═════ Study material

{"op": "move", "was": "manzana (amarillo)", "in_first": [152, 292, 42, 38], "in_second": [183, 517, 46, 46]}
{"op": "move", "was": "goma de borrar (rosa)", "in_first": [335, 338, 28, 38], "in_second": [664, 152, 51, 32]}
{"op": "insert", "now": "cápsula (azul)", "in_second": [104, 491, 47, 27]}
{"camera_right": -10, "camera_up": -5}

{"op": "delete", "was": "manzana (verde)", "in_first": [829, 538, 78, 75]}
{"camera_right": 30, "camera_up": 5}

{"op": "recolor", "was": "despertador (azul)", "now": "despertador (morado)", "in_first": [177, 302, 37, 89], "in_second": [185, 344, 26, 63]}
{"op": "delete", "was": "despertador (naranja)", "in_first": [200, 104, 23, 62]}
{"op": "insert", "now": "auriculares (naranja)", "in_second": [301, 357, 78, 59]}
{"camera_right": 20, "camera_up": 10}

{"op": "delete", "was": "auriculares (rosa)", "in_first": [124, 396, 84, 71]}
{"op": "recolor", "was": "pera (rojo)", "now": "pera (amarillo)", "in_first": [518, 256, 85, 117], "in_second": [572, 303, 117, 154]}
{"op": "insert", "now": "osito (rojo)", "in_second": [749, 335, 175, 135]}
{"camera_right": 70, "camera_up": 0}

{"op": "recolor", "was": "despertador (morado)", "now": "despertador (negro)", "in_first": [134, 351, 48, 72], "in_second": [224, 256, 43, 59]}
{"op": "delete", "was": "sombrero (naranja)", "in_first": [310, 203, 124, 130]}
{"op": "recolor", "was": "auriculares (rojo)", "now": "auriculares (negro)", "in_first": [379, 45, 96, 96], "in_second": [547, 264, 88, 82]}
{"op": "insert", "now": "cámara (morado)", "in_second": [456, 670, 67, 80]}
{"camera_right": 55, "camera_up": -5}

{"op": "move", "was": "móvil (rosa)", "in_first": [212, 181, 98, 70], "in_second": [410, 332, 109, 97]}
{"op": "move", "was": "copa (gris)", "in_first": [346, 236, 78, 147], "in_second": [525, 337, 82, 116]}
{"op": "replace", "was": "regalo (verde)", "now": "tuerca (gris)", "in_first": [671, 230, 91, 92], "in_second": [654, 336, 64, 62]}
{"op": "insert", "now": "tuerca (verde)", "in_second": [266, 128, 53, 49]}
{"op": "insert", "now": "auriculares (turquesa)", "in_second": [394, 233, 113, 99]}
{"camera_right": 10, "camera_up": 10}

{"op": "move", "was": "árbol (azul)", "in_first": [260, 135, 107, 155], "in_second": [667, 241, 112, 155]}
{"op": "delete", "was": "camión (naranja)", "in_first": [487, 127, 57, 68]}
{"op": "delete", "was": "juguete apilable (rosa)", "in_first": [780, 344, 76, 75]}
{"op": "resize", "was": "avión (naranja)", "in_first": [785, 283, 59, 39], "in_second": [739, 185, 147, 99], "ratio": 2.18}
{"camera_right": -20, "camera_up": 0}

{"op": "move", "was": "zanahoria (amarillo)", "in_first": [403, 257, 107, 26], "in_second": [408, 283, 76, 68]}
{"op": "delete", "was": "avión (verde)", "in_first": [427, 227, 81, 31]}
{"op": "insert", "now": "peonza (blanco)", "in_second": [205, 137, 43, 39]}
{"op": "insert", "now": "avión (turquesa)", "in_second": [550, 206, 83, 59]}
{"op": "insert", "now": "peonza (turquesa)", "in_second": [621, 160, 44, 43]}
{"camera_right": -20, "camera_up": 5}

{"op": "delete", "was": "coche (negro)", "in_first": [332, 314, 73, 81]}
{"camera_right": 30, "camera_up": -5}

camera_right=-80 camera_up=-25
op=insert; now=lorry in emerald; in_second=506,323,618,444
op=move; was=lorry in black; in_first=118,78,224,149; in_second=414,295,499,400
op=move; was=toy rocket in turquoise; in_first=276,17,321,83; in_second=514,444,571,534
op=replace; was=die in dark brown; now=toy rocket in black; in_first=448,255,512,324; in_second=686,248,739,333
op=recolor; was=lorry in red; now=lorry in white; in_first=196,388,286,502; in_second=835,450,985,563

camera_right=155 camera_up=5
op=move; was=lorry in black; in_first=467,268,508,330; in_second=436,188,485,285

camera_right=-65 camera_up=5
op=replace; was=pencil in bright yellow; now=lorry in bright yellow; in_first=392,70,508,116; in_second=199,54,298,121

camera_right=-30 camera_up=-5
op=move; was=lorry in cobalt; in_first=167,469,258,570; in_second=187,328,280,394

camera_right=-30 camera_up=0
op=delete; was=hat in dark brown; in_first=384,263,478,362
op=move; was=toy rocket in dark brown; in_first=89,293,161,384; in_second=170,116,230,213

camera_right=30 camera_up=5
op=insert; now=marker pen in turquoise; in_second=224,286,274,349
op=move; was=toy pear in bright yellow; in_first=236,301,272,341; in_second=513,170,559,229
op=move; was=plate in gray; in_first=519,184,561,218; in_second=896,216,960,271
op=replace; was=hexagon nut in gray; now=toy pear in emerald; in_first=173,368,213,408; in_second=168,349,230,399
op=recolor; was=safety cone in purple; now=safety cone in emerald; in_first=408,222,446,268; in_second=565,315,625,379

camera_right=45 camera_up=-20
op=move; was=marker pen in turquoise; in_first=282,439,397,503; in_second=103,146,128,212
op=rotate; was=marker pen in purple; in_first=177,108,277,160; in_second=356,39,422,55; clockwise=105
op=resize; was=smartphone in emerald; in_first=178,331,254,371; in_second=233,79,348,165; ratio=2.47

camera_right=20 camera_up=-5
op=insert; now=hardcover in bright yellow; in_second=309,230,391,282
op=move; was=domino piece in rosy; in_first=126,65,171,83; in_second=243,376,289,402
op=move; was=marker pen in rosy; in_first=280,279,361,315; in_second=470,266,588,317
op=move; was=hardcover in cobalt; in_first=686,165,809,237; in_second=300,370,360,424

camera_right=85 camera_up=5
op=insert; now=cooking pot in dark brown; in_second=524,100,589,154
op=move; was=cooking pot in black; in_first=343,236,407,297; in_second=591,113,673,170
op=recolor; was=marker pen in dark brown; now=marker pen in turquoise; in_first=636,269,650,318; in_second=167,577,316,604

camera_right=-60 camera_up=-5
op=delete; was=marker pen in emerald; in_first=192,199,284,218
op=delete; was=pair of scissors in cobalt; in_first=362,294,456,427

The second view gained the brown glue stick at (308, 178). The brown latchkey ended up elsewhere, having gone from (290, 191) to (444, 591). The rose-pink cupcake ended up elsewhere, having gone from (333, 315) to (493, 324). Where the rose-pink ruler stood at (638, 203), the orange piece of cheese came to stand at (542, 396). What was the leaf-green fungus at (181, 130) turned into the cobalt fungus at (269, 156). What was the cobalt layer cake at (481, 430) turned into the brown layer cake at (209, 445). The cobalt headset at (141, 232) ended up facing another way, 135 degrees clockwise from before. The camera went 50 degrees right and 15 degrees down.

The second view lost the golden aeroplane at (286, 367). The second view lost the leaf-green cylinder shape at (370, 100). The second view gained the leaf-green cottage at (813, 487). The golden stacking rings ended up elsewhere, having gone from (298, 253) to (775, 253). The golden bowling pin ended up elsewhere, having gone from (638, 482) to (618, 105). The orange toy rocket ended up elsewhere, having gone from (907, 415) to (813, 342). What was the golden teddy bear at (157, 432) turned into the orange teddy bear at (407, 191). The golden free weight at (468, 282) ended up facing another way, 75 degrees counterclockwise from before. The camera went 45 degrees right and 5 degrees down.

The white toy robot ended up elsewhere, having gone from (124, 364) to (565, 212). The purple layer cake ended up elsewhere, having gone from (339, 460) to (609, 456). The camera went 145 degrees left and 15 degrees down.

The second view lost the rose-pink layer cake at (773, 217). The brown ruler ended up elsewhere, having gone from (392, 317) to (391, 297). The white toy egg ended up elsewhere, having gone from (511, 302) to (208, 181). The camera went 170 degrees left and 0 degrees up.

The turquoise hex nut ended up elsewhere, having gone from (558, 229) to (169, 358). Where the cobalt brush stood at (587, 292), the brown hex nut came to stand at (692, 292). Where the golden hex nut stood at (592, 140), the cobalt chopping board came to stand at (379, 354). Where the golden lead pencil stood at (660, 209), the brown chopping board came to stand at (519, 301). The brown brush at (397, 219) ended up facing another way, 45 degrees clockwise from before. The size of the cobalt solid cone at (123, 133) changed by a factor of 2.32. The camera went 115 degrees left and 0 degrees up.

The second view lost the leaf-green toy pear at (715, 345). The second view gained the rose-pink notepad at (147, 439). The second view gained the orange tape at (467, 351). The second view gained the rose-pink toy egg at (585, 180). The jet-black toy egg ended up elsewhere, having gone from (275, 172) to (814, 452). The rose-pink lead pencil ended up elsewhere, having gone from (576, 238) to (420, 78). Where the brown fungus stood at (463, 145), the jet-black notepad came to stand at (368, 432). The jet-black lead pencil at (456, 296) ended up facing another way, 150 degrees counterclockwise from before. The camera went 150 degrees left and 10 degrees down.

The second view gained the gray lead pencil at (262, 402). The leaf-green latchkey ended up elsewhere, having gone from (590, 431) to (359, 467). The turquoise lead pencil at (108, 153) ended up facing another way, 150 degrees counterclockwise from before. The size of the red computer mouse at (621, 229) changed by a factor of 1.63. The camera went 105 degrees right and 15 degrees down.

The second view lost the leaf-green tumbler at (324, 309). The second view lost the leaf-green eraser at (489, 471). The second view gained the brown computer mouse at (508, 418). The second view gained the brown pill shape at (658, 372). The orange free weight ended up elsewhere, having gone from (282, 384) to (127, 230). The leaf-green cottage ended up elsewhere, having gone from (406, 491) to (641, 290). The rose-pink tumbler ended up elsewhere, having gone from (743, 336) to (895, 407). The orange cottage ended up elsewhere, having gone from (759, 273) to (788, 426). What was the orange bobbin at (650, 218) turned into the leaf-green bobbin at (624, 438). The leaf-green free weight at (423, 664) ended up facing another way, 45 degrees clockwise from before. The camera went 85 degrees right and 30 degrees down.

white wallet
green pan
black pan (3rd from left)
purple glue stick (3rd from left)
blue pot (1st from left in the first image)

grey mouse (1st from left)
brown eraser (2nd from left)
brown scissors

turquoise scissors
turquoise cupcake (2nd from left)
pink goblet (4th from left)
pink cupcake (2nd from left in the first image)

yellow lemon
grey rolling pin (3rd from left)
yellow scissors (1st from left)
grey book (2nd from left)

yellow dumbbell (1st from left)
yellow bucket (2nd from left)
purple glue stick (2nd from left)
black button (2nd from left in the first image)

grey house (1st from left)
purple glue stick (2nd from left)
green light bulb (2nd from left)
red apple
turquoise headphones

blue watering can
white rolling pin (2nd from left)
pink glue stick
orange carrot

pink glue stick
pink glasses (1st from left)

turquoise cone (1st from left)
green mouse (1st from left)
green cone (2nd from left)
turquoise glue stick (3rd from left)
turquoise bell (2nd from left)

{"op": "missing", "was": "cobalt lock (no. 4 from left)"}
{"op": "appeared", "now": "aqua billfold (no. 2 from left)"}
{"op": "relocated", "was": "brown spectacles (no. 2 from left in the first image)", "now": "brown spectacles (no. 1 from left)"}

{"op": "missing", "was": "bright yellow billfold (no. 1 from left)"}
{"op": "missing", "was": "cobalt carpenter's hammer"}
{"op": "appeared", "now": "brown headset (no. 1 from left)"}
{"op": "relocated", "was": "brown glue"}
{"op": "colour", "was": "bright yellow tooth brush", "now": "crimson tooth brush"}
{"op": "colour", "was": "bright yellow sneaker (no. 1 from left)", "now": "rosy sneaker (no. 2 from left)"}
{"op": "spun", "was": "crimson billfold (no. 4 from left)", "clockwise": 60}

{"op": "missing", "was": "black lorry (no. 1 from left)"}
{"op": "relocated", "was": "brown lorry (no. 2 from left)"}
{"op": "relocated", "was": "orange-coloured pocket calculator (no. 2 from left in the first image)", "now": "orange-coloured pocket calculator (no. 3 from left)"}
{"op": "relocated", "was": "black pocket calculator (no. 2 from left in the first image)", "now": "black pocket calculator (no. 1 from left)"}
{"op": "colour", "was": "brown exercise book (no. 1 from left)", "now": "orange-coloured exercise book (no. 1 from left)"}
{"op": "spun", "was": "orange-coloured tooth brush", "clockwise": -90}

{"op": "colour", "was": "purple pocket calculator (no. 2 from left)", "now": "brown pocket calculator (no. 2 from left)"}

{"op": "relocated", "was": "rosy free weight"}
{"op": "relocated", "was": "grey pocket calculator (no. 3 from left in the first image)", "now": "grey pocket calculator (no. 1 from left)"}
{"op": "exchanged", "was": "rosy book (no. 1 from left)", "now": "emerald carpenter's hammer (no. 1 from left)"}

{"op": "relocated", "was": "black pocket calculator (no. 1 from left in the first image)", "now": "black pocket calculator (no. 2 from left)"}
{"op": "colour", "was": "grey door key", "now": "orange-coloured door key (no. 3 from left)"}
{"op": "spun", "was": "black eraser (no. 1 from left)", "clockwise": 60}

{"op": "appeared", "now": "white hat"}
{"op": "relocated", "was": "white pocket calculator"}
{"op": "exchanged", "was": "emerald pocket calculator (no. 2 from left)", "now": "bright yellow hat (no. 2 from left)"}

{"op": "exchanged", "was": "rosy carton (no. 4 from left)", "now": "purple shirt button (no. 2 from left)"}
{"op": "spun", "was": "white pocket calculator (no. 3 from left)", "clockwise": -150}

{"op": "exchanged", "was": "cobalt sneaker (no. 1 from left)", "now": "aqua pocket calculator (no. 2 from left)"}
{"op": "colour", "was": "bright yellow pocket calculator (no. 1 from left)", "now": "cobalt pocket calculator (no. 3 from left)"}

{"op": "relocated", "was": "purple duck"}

══════════

◆ **The problem**: Output exactly the lines of the material above from the one containing "op=move; was=toy rocket in turquoise;" up to and including the one containing "op=replace; was=die in".

◆ **Task result**:
op=move; was=toy rocket in turquoise; in_first=276,17,321,83; in_second=514,444,571,534
op=replace; was=die in dark brown; now=toy rocket in black; in_first=448,255,512,324; in_second=686,248,739,333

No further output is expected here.